(Task details) Print, exactly as they appear in the listing below, the lines from the line with "lime cone A8 level 1 -> lime cone A3 level 1" to the line with "brown brick G2", with both end lines kept.

(Extracted records)
··········

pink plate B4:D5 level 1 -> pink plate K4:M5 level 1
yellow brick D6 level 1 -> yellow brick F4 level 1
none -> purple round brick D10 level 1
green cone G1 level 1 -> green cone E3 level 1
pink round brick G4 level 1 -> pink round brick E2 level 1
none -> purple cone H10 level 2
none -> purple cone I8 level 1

··········

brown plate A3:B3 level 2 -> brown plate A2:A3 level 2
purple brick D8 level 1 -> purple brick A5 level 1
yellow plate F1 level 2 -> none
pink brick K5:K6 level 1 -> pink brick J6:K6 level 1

··········

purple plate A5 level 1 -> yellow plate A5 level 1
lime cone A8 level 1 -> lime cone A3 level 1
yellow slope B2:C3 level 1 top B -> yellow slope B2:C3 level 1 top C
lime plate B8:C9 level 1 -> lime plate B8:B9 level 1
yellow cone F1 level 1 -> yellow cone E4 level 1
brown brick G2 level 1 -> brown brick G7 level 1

··········

(Result of the exercise)
lime cone A8 level 1 -> lime cone A3 level 1
yellow slope B2:C3 level 1 top B -> yellow slope B2:C3 level 1 top C
lime plate B8:C9 level 1 -> lime plate B8:B9 level 1
yellow cone F1 level 1 -> yellow cone E4 level 1
brown brick G2 level 1 -> brown brick G7 level 1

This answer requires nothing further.